Scene image comparisons
= = =

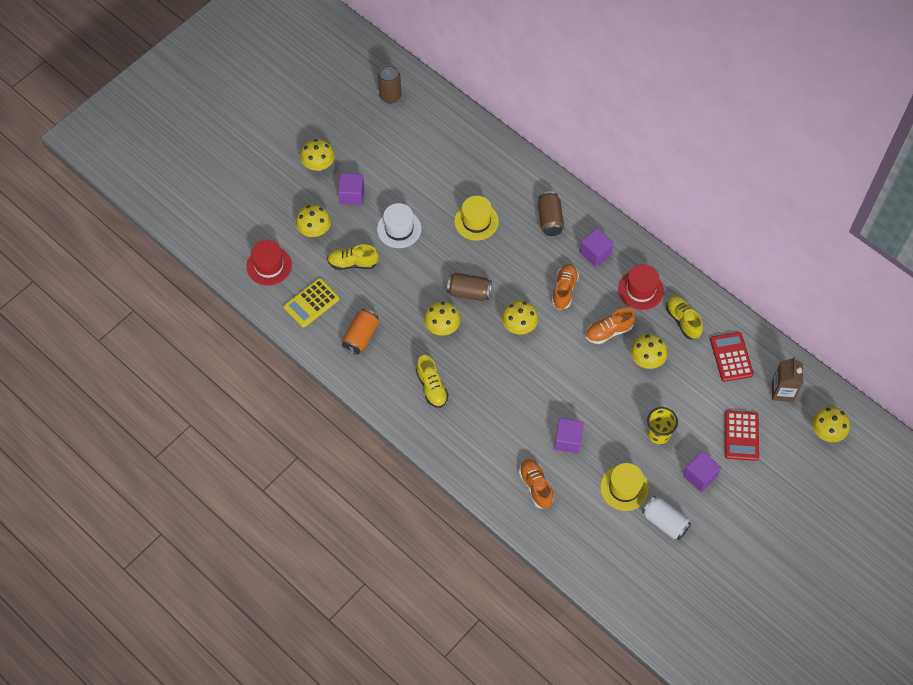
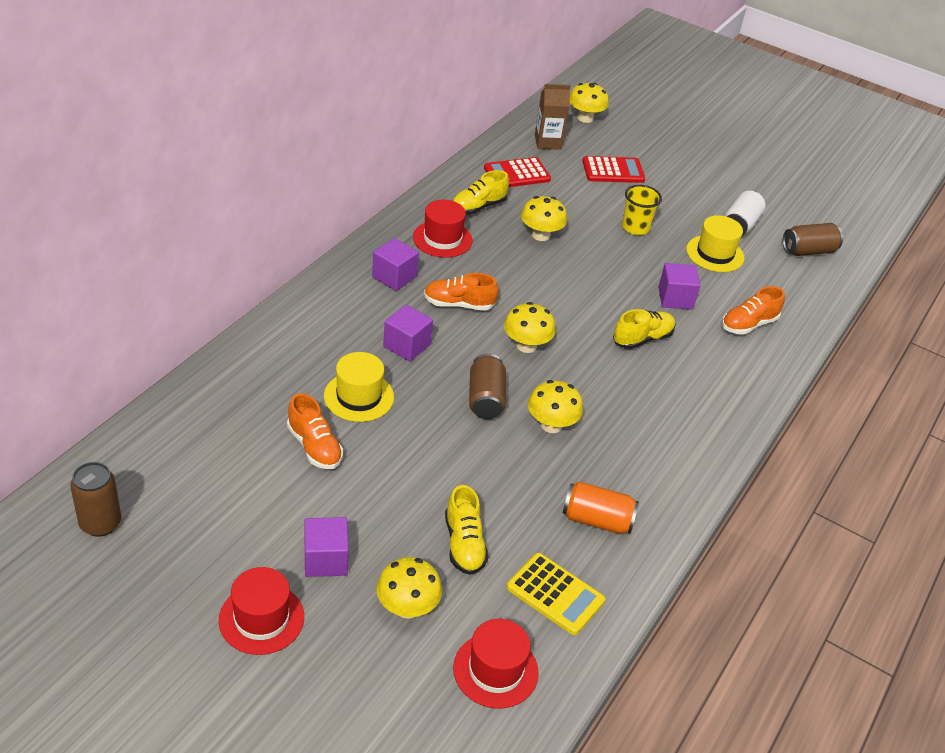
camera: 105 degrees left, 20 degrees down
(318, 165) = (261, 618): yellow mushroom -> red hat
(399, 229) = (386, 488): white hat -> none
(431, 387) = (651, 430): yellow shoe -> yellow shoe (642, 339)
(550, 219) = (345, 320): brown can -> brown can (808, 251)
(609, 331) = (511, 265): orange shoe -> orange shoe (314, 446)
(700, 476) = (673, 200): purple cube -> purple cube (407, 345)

= = =

*EXERCISE GOAL:* Your answer should consist of the lines above that hold the word "yellow", copied exactly.

*SOLUTION TO THE EXERCISE:*
(318, 165) = (261, 618): yellow mushroom -> red hat
(431, 387) = (651, 430): yellow shoe -> yellow shoe (642, 339)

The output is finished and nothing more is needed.